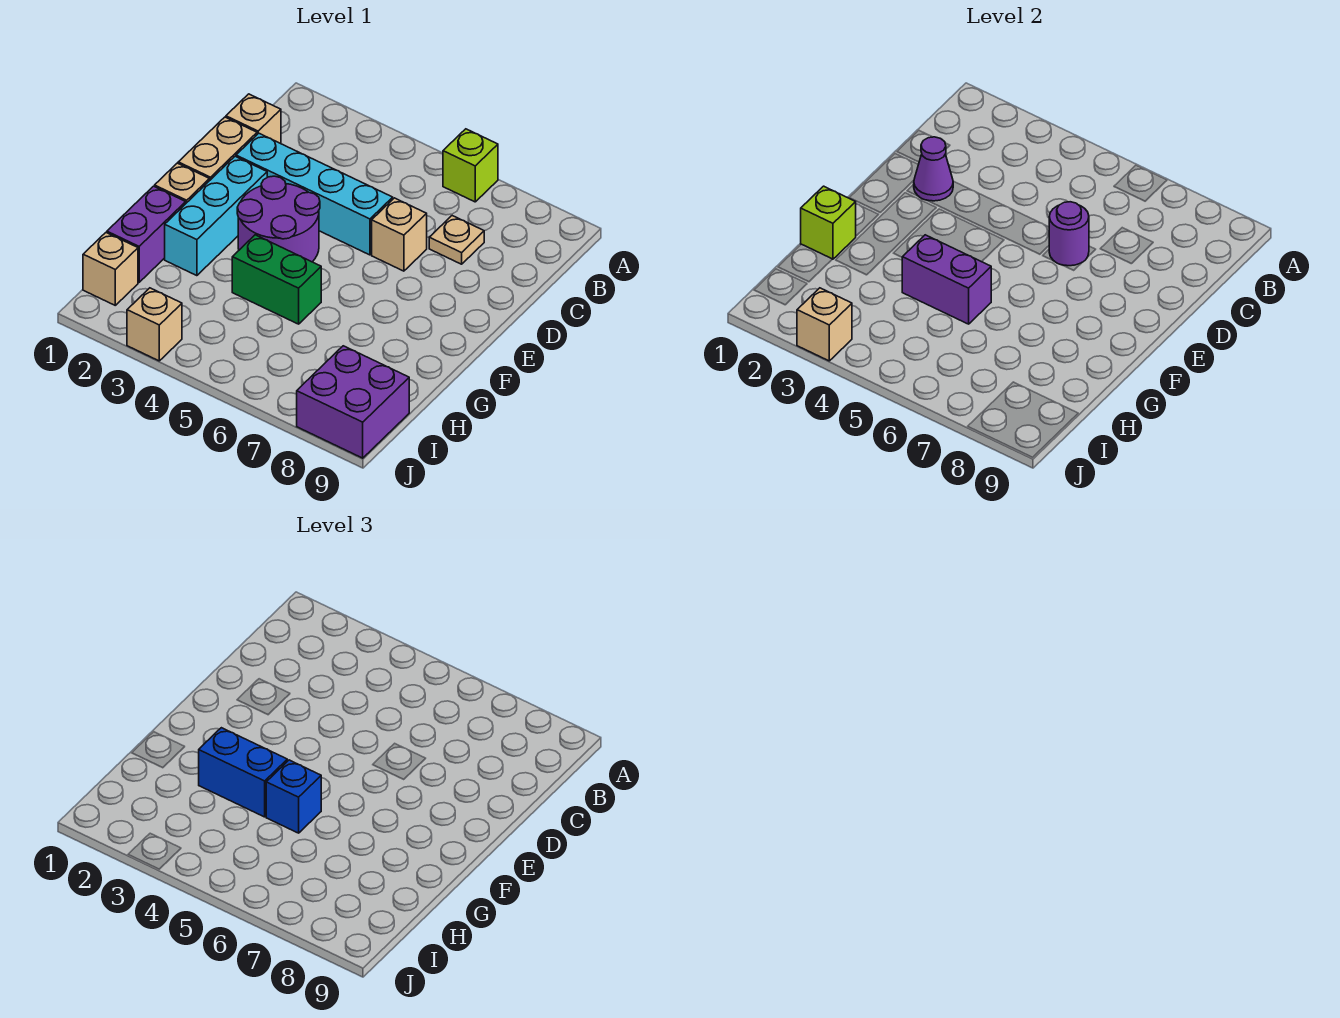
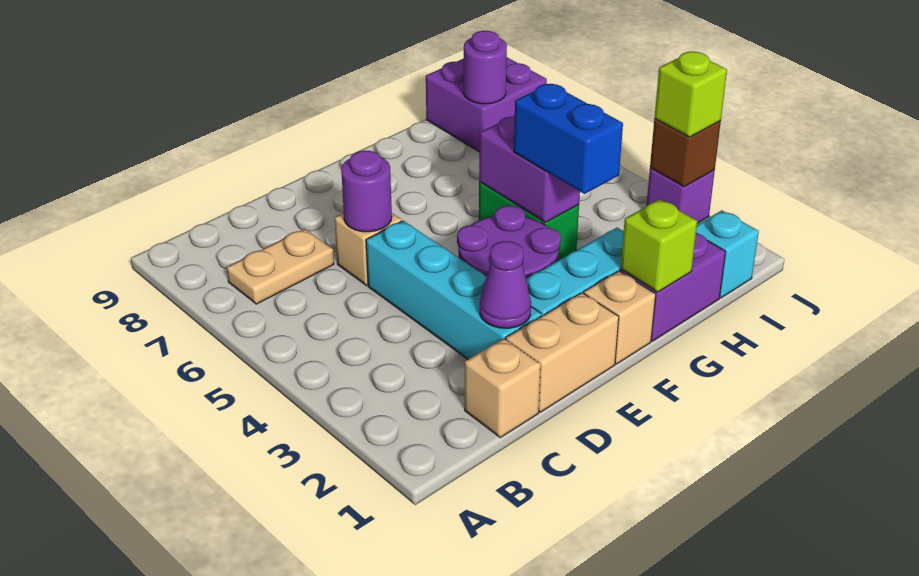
lime brick A6 level 1 -> lime brick J3 level 3
tan plate C7 level 1 -> tan plate B7:C7 level 1
blue brick G5 level 3 -> none
tan brick I1 level 1 -> cyan brick I1 level 1
none -> purple round brick I8 level 2
tan brick J3 level 1 -> purple brick J3 level 1
tan brick J3 level 2 -> brown brick J3 level 2

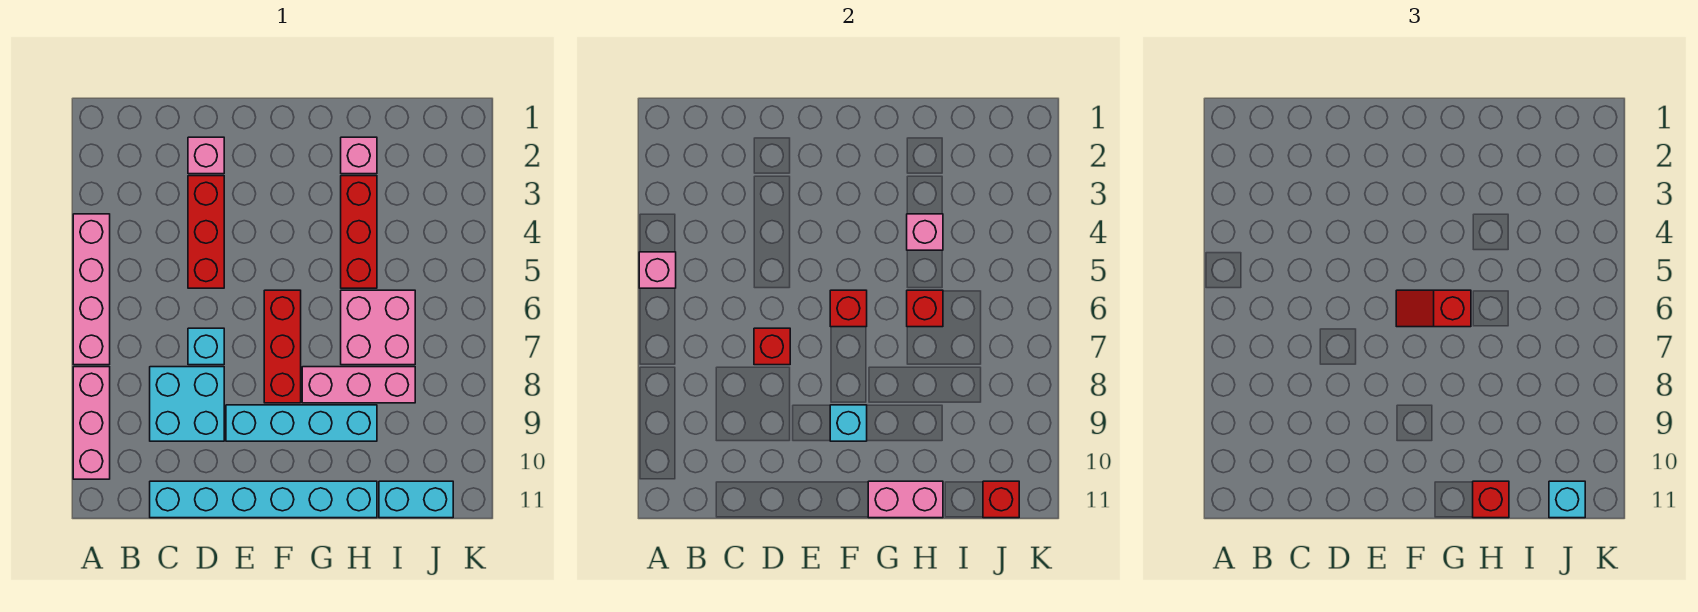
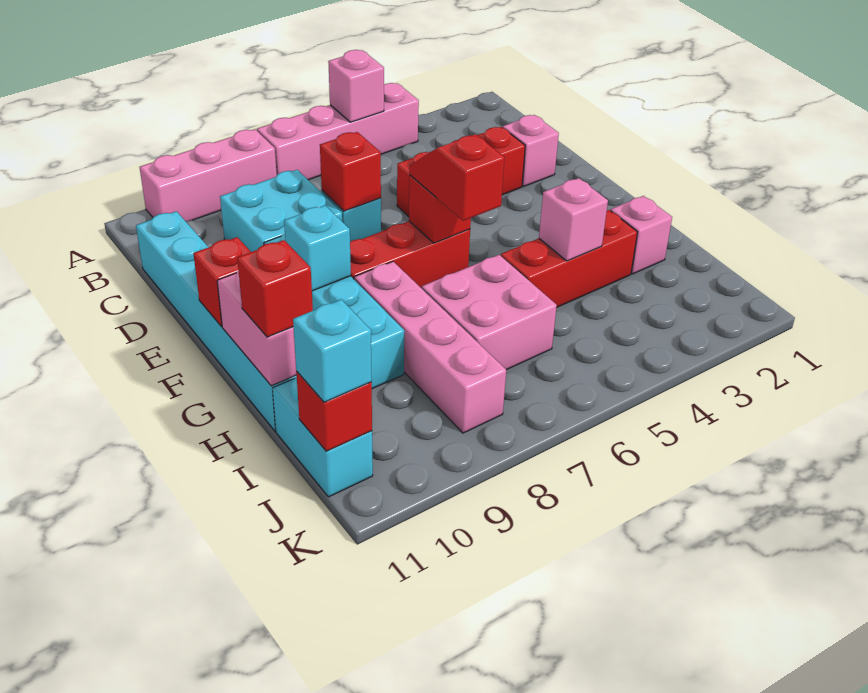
pink brick G8:I8 level 1 -> pink brick G8:J8 level 1
red brick H6 level 2 -> red brick F11 level 2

════════

Exercise brief
Find and copy each line above that includes the string "purple".

Exercise solution
none -> purple round brick I8 level 2
tan brick J3 level 1 -> purple brick J3 level 1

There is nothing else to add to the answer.